TASK DETAILS :: Within the data below, find the string "messages" and return each line where it occurs.

_ _ _ _ _ _ _

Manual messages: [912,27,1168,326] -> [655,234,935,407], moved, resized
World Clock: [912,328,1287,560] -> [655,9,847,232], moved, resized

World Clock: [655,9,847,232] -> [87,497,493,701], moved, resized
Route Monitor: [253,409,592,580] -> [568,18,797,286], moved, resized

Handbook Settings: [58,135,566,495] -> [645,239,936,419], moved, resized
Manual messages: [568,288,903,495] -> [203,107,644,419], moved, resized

_ _ _ _ _ _ _

RESPONSE TO THE EXERCISE ::
Manual messages: [912,27,1168,326] -> [655,234,935,407], moved, resized
Manual messages: [568,288,903,495] -> [203,107,644,419], moved, resized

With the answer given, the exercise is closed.